WHAT IS REQUIRED: Begin at the line with "none -> blue plate F3:H4 level 1" and set down each line exactly until the listing ends. Images stay out.

DATA LISTING:

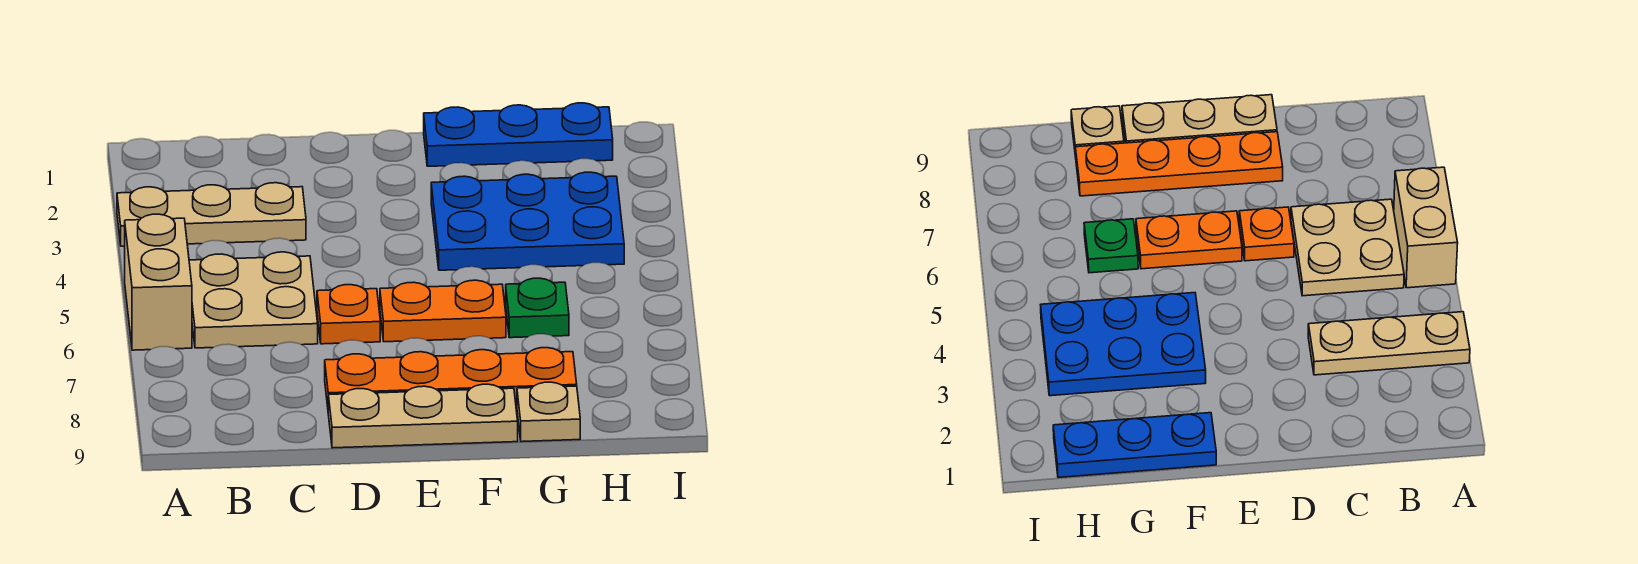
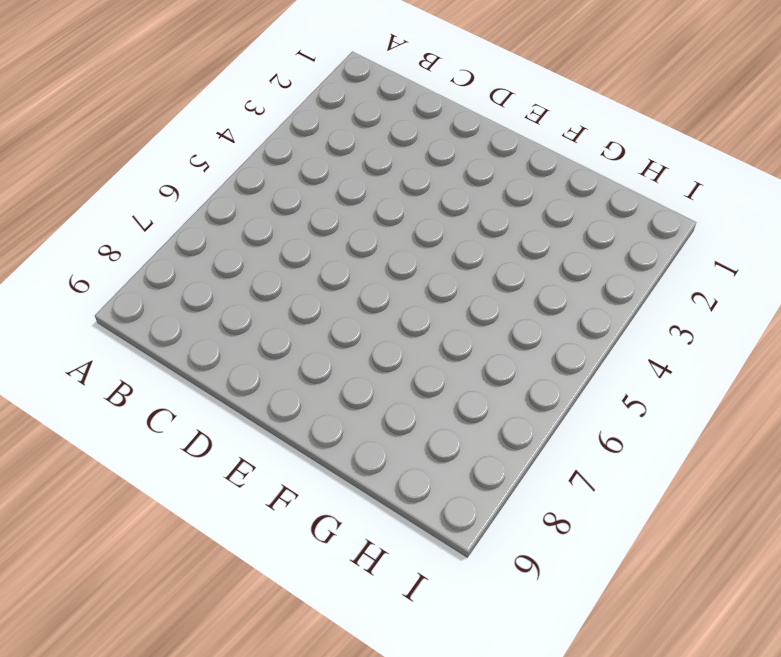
none -> tan plate A3:C3 level 1
none -> tan brick A5:A6 level 1

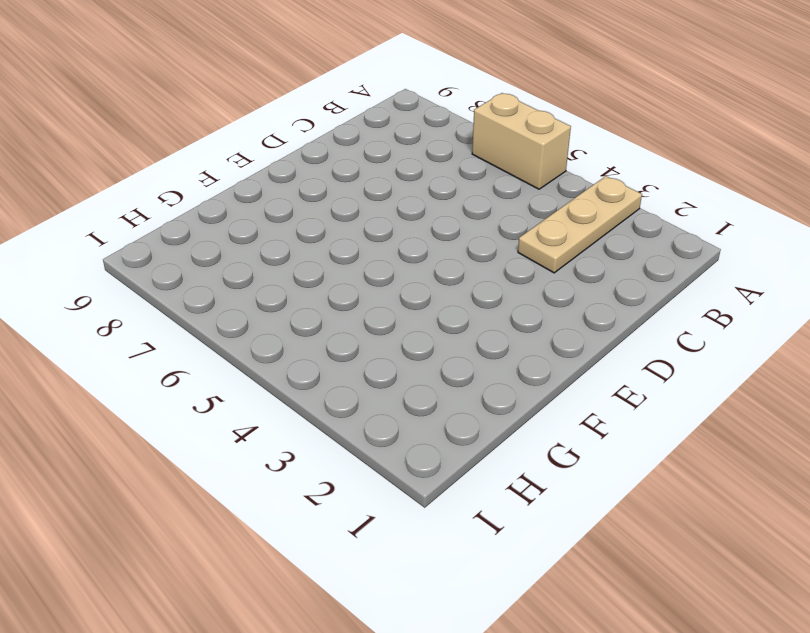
none -> tan plate B5:C6 level 1
none -> orange plate D6 level 1

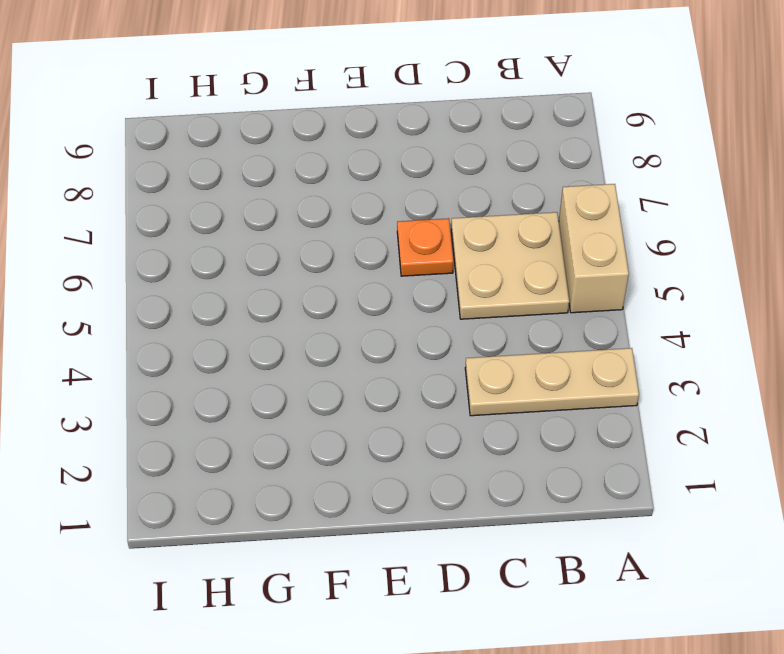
none -> orange plate D8:G8 level 1
none -> tan plate D9:F9 level 1

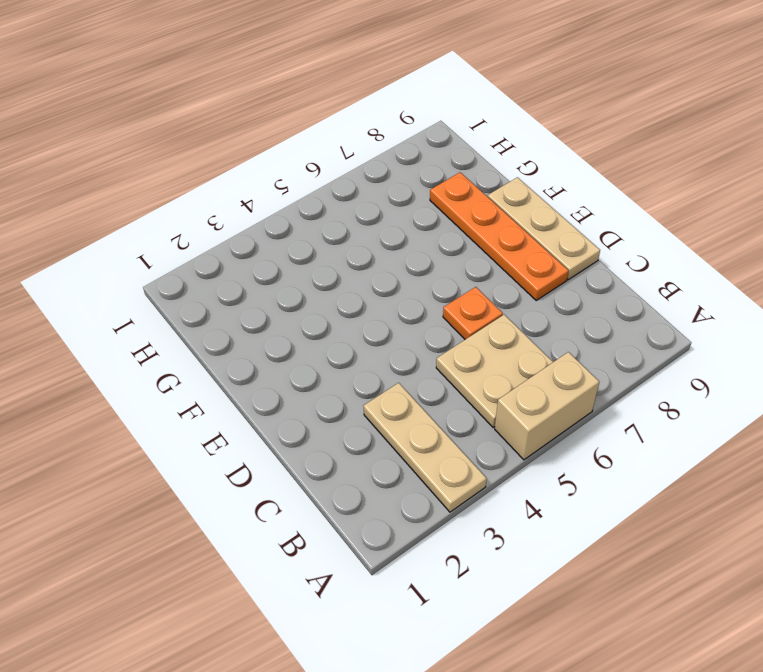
none -> orange plate E6:F6 level 1
none -> blue plate F1:H1 level 1

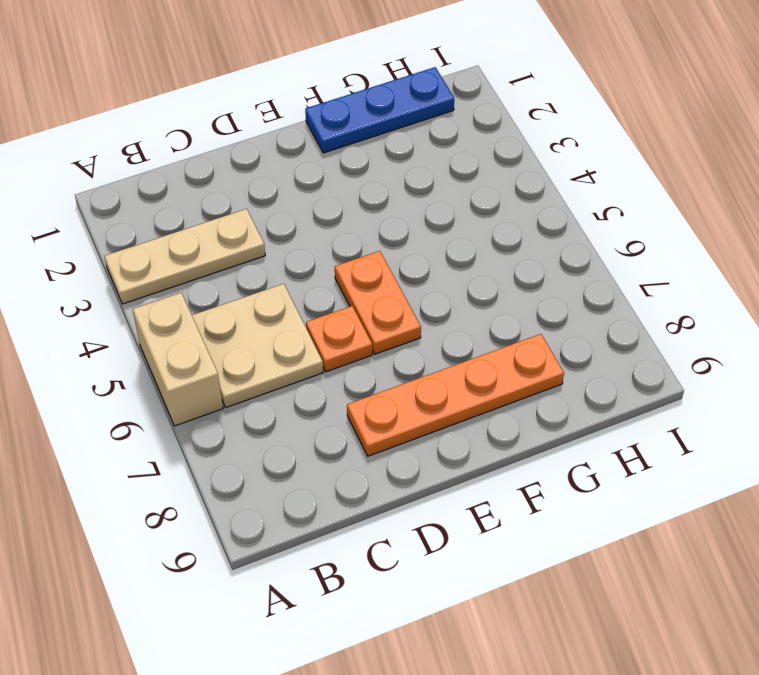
orange plate E5:E6 level 1 -> orange plate E6:F6 level 1
none -> tan plate D9:F9 level 1
none -> blue plate F3:H4 level 1

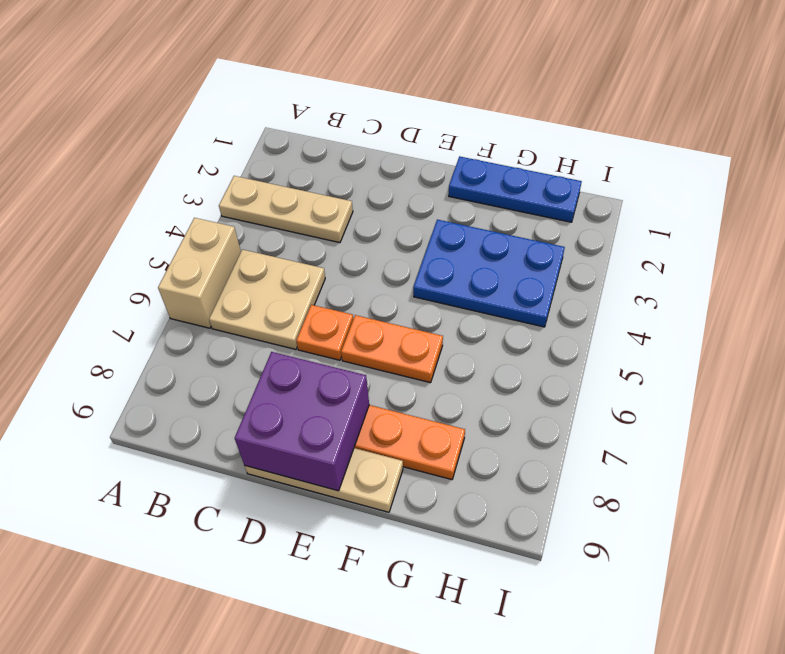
purple brick D8:E9 level 2 -> none
none -> green plate G6 level 1
none -> tan plate G9 level 1

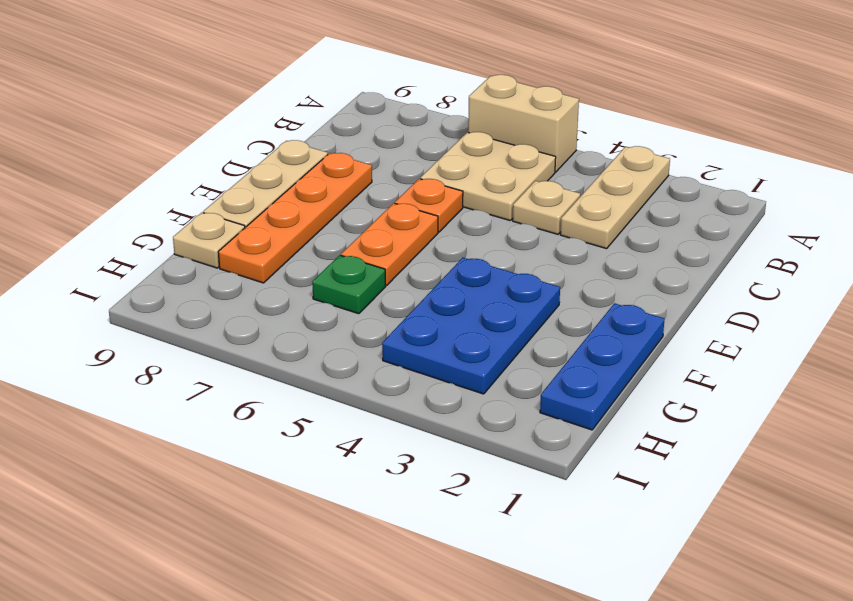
tan plate C4 level 1 -> none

SOLUTION TO THIS EXERCISE:
none -> blue plate F3:H4 level 1

purple brick D8:E9 level 2 -> none
none -> green plate G6 level 1
none -> tan plate G9 level 1

tan plate C4 level 1 -> none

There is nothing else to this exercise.